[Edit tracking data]
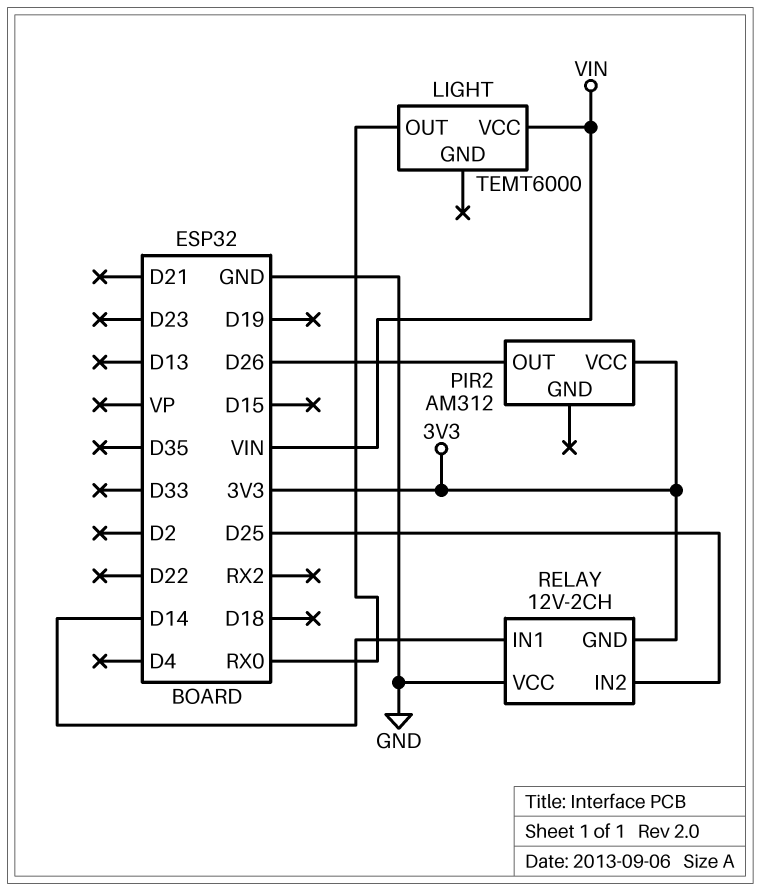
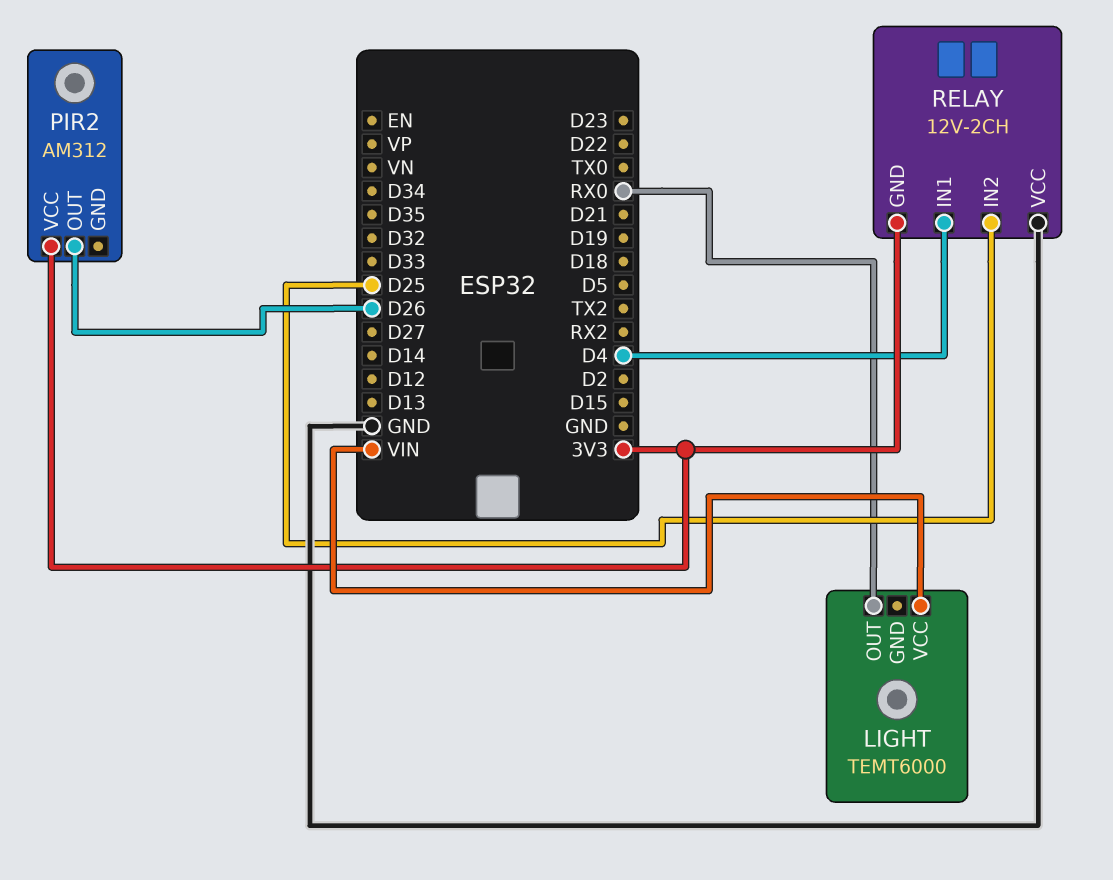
RELAY pin IN1: D14 -> D4

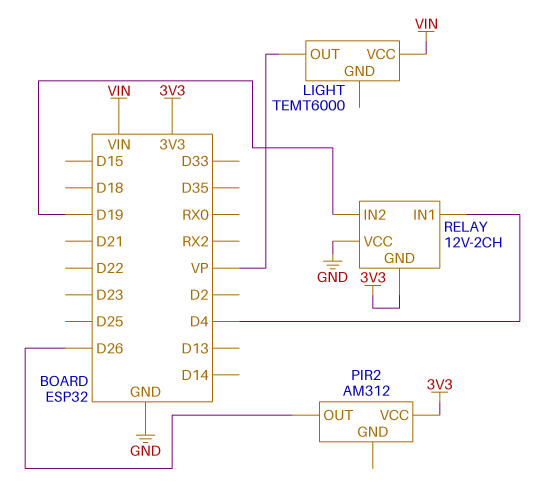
LIGHT pin OUT: RX0 -> VP
RELAY pin IN2: D25 -> D19

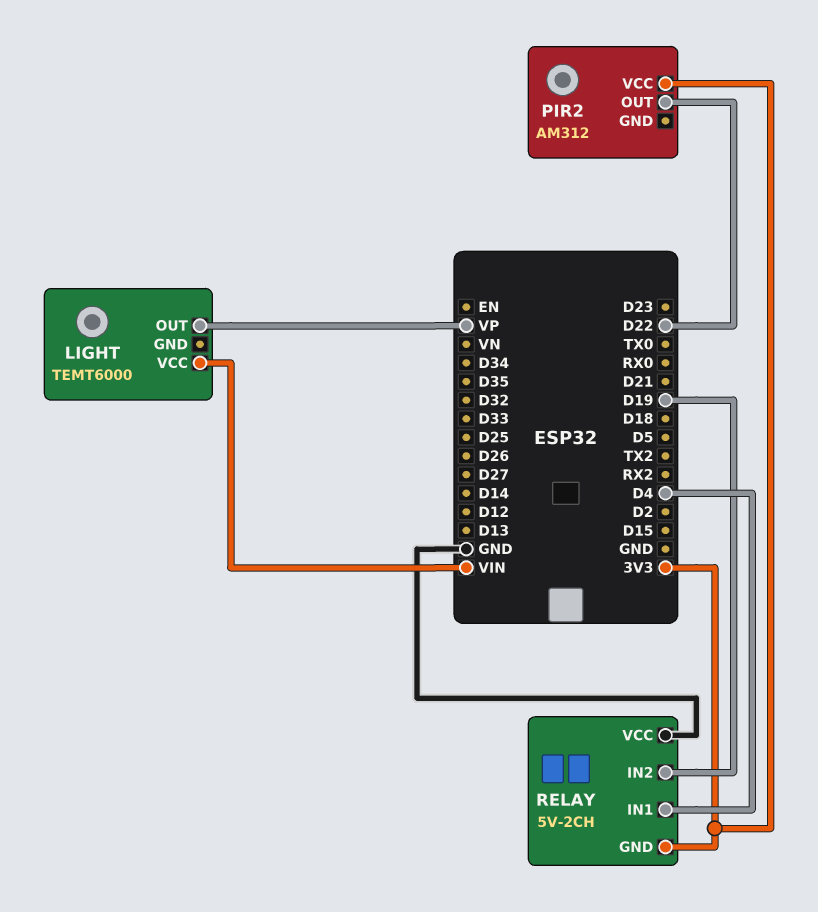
PIR2 pin OUT: D26 -> D22
RELAY: 12V-2CH -> 5V-2CH

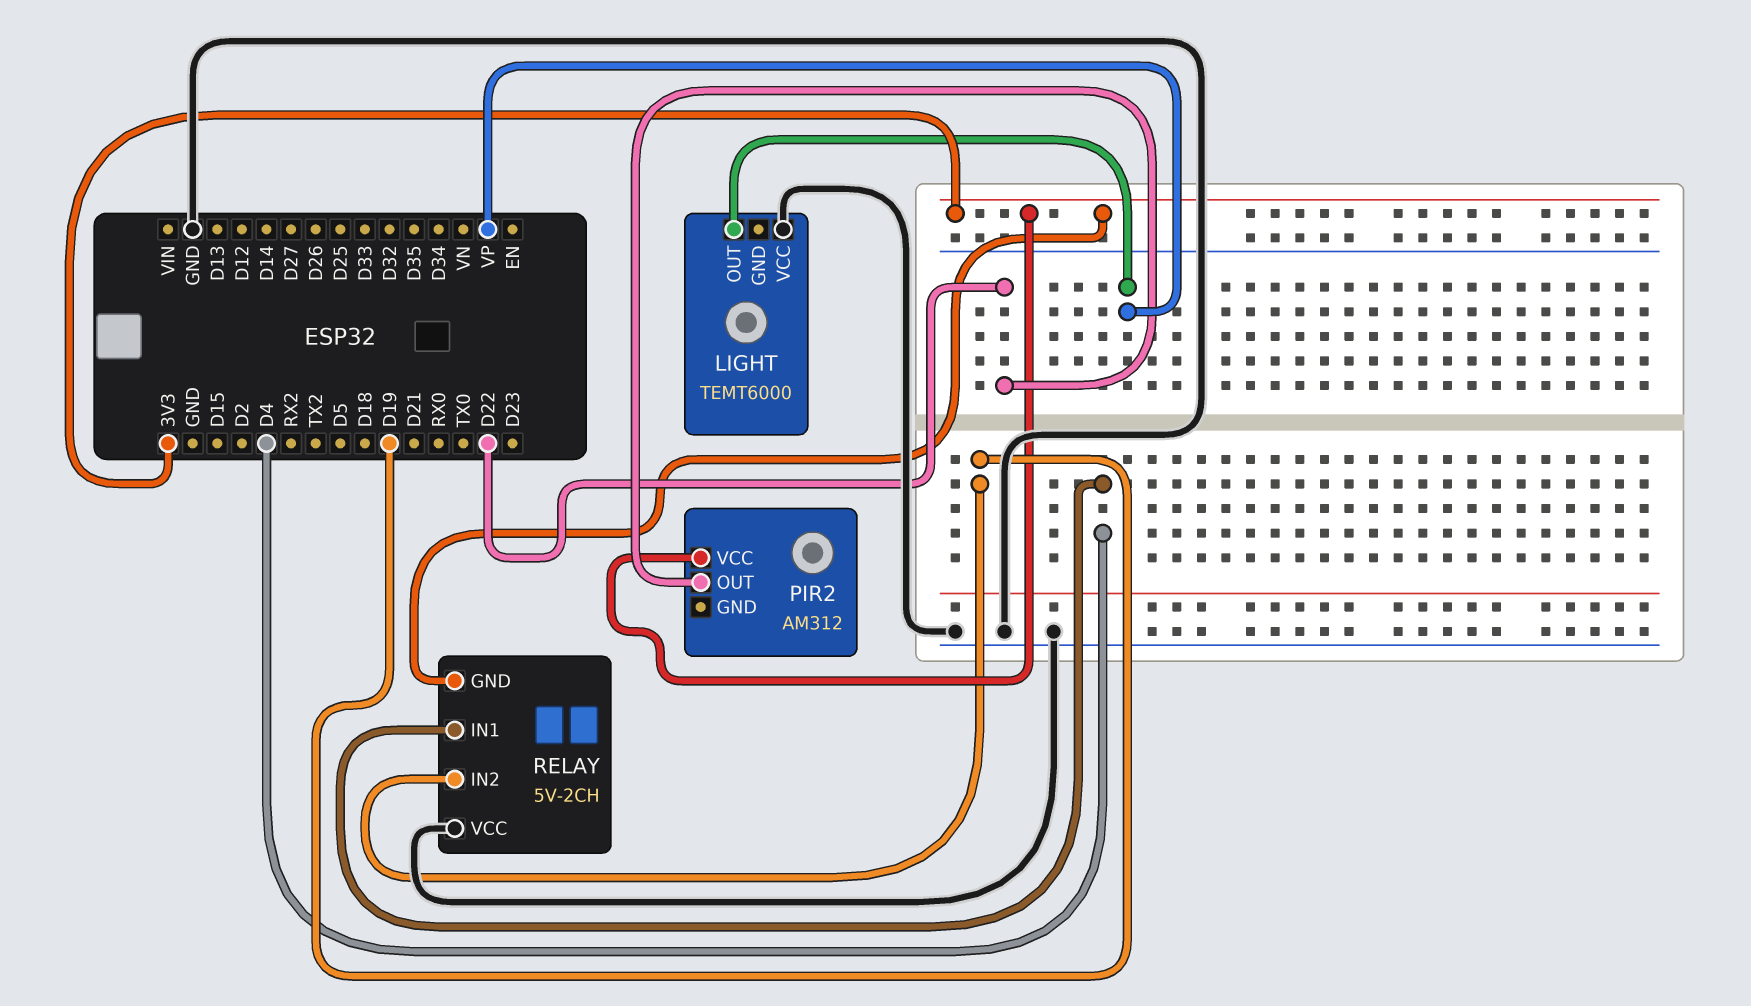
LIGHT pin VCC: VIN -> GND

#### THE PROBLEM
Whenever a line in the entries above includes the word "LIGHT", pull that line out.

#### FINISHED EXERCISE
LIGHT pin OUT: RX0 -> VP
LIGHT pin VCC: VIN -> GND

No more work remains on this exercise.